** Opening RECORDS FOR PROCESSING block **

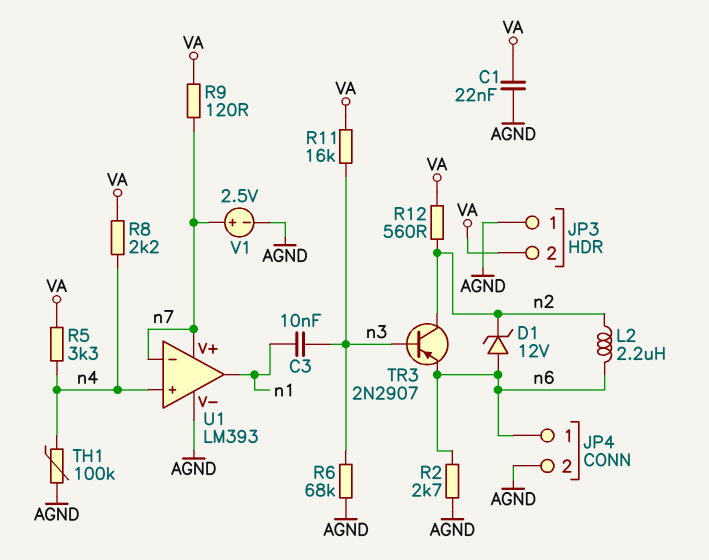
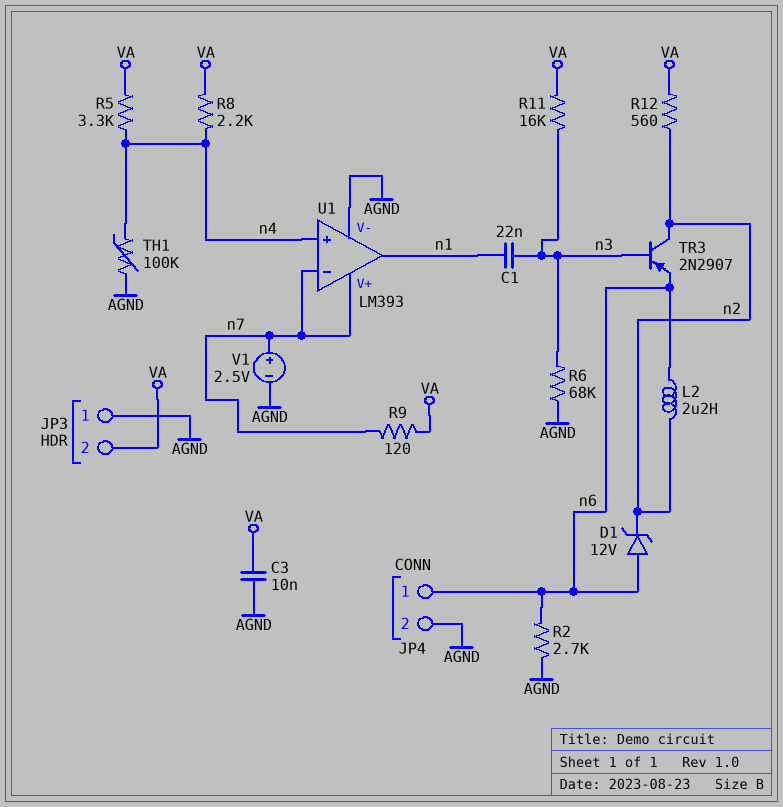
C1: 22nF (AGND, VA) -> 22nF (n1, n3)
C3: 10nF (n1, n3) -> 10nF (AGND, VA)

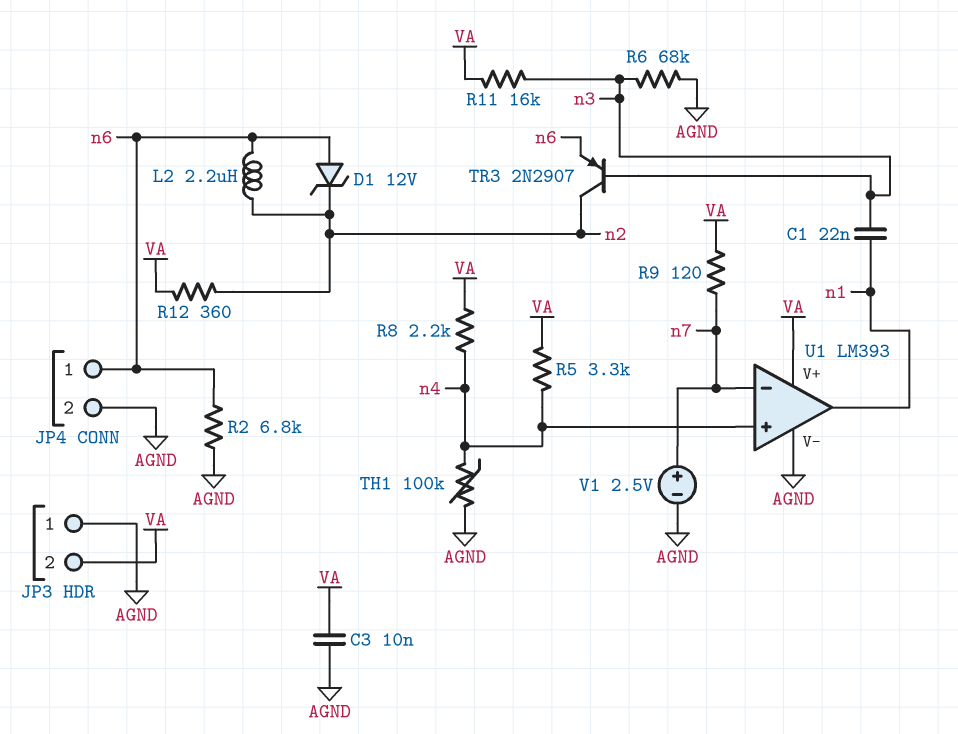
R2: 2.7k (AGND, n6) -> 6.8k (AGND, n6)
R12: 560 (VA, n2) -> 360 (VA, n2)
U1 pin V+: n7 -> VA

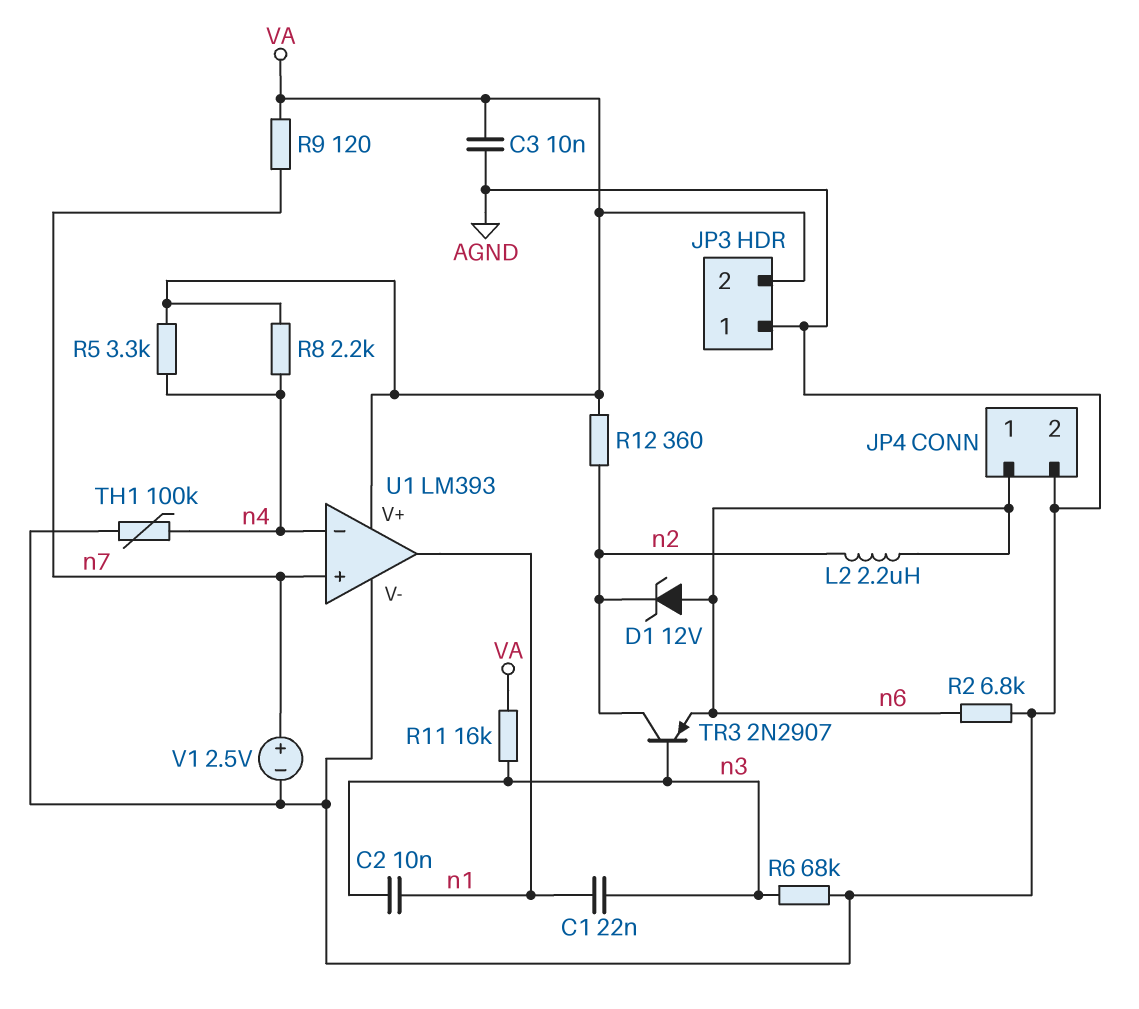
C2: none -> 10nF (n1, n3)
U1 pin in+: n4 -> n7
U1 pin in-: n7 -> n4

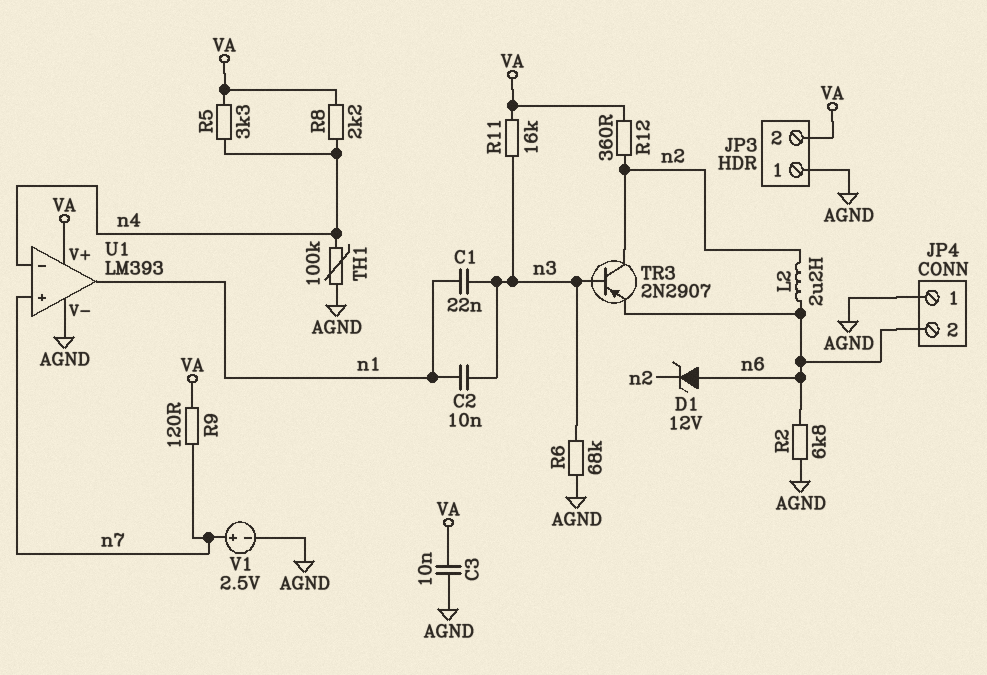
JP4 pin 1: n6 -> AGND
JP4 pin 2: AGND -> n6

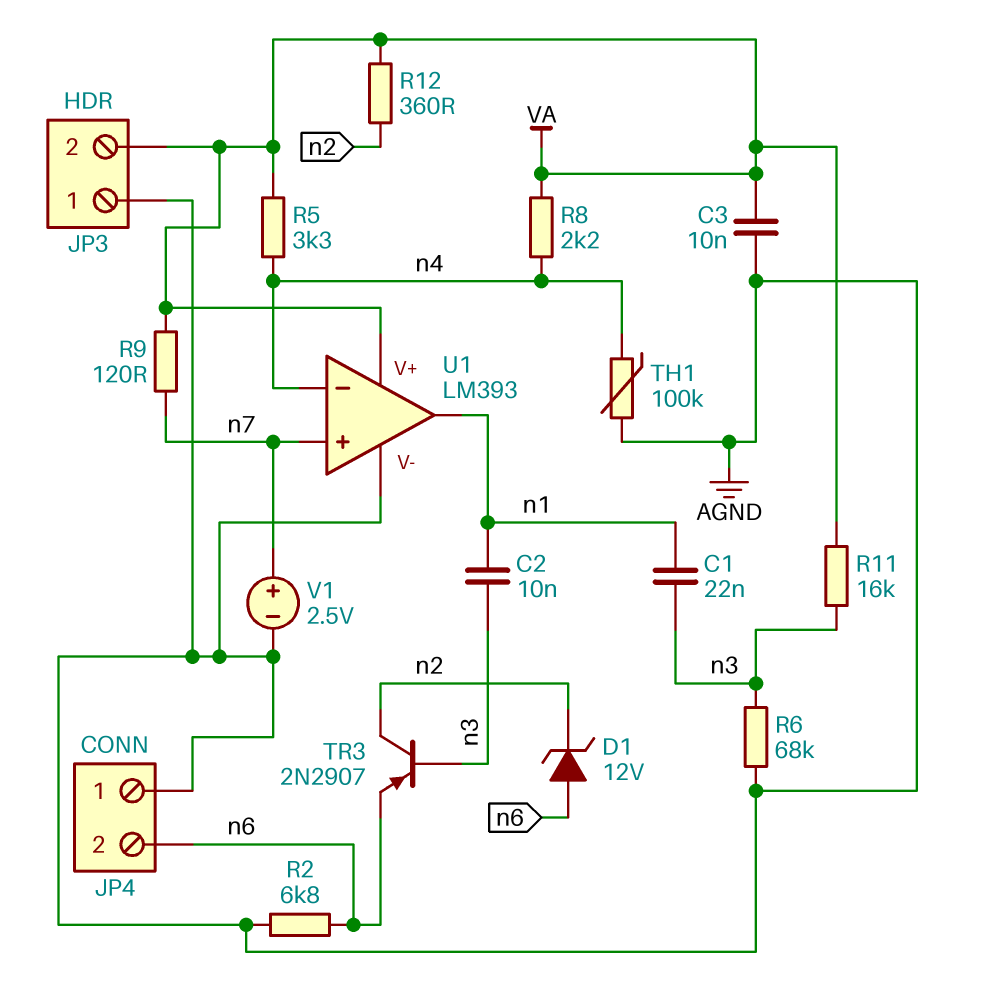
L2: 2.2uH (n2, n6) -> none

** Closing RECORDS FOR PROCESSING block **

## TASK STATEMENT
All records above are to be output verbatim, with their pictures omitted.

## COMPLETED EXERCISE
C1: 22nF (AGND, VA) -> 22nF (n1, n3)
C3: 10nF (n1, n3) -> 10nF (AGND, VA)

R2: 2.7k (AGND, n6) -> 6.8k (AGND, n6)
R12: 560 (VA, n2) -> 360 (VA, n2)
U1 pin V+: n7 -> VA

C2: none -> 10nF (n1, n3)
U1 pin in+: n4 -> n7
U1 pin in-: n7 -> n4

JP4 pin 1: n6 -> AGND
JP4 pin 2: AGND -> n6

L2: 2.2uH (n2, n6) -> none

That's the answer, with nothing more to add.